:: PROBLEM ::
Omit every picture, then return each line of the data below exactly.

:: EXERCISE DATA ::
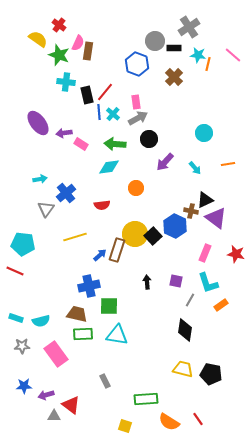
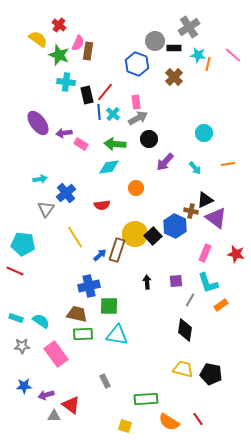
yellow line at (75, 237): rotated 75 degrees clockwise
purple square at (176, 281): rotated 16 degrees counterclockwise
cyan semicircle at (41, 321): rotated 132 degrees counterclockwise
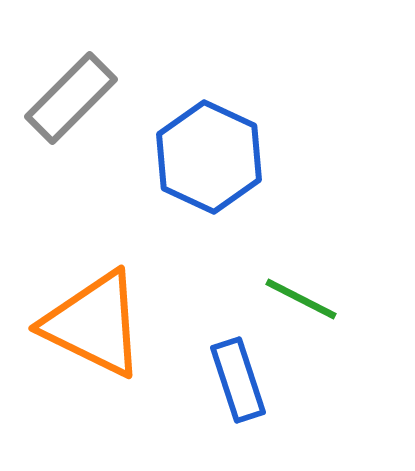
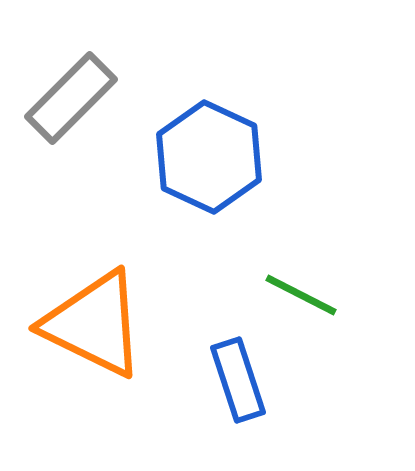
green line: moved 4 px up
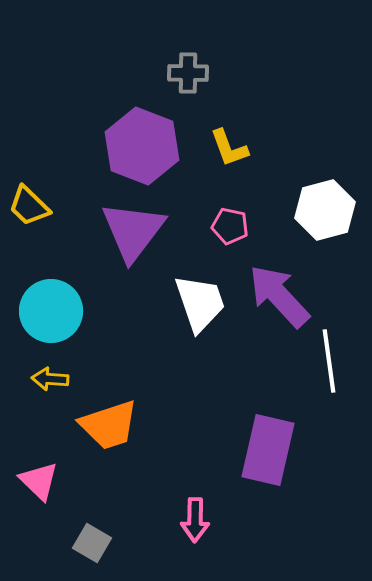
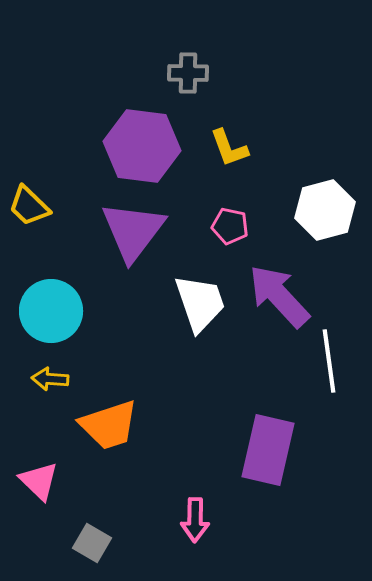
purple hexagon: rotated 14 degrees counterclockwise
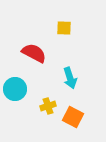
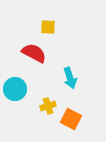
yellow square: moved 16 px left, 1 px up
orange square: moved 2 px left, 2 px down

:: WRITTEN ANSWER ::
yellow line at (75, 237): rotated 75 degrees clockwise
purple square at (176, 281): rotated 16 degrees counterclockwise
cyan semicircle at (41, 321): rotated 132 degrees counterclockwise
green line: moved 4 px up
purple hexagon: rotated 14 degrees counterclockwise
yellow square: moved 16 px left, 1 px up
orange square: moved 2 px left, 2 px down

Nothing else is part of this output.